%%

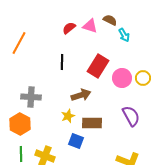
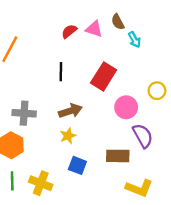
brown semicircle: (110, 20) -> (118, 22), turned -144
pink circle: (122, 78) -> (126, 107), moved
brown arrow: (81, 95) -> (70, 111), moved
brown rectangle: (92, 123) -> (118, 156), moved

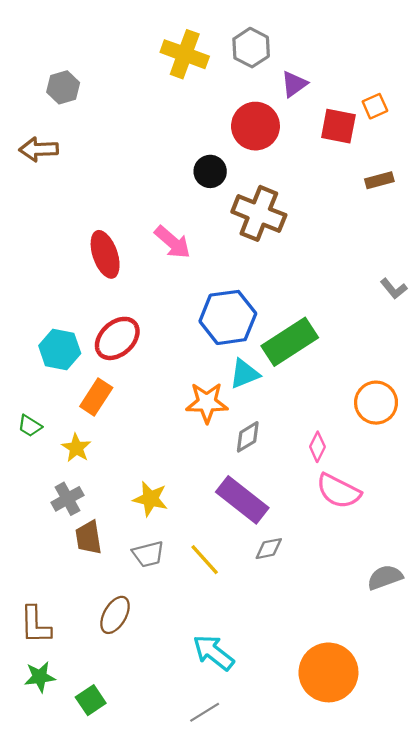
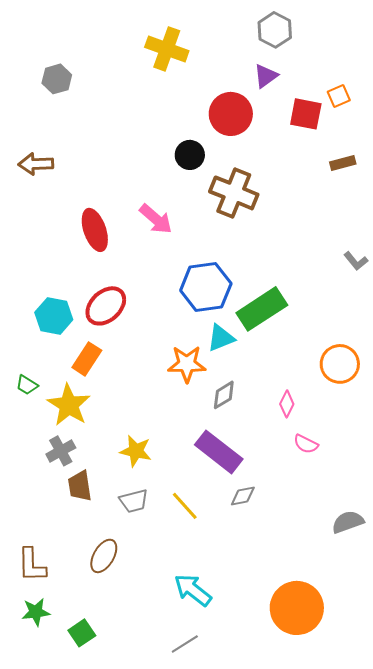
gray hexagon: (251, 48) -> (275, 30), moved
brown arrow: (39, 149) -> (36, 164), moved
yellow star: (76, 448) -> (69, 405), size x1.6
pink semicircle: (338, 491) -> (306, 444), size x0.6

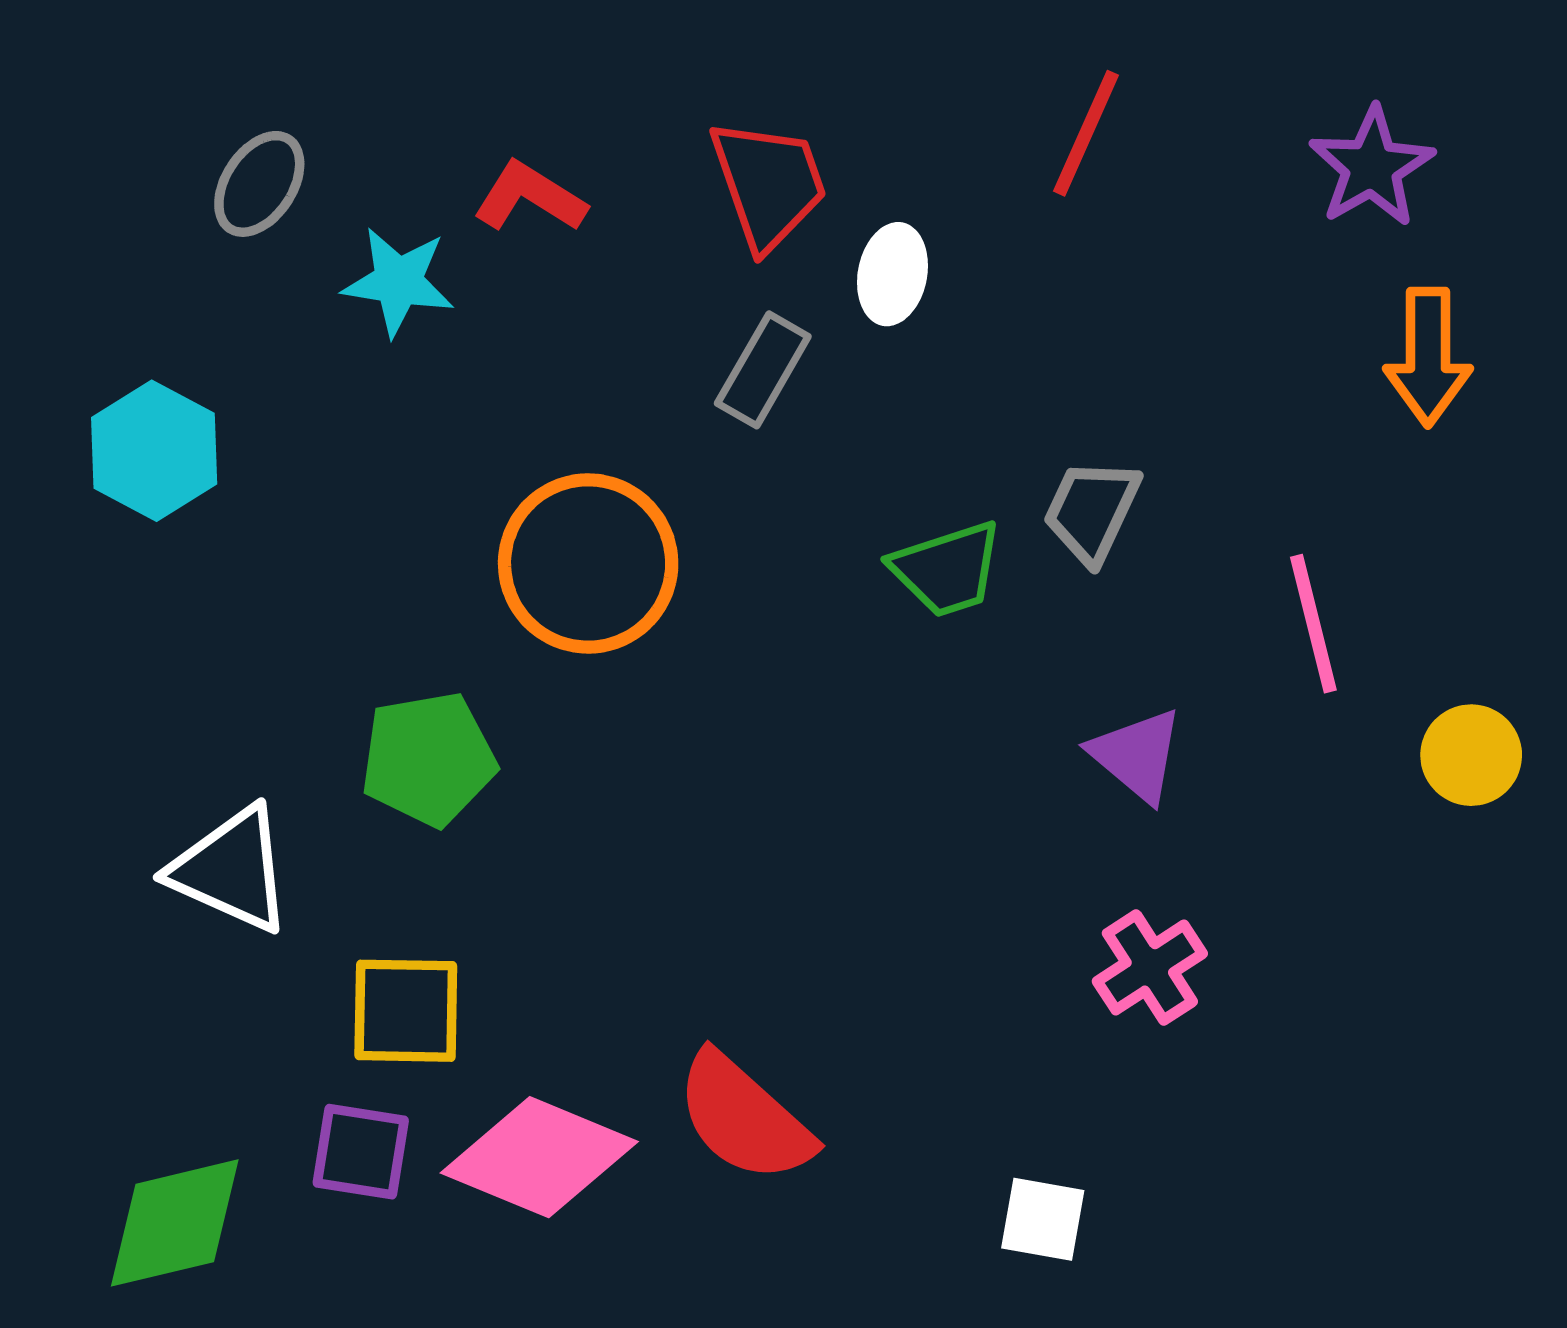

%%

Copy exactly the lines that begin at the one containing "gray hexagon: (251, 48) -> (275, 30), moved" and end at the last line of the records, both included, omitting the pictures.

Result for this exercise:
gray hexagon: (251, 48) -> (275, 30), moved
brown arrow: (39, 149) -> (36, 164), moved
yellow star: (76, 448) -> (69, 405), size x1.6
pink semicircle: (338, 491) -> (306, 444), size x0.6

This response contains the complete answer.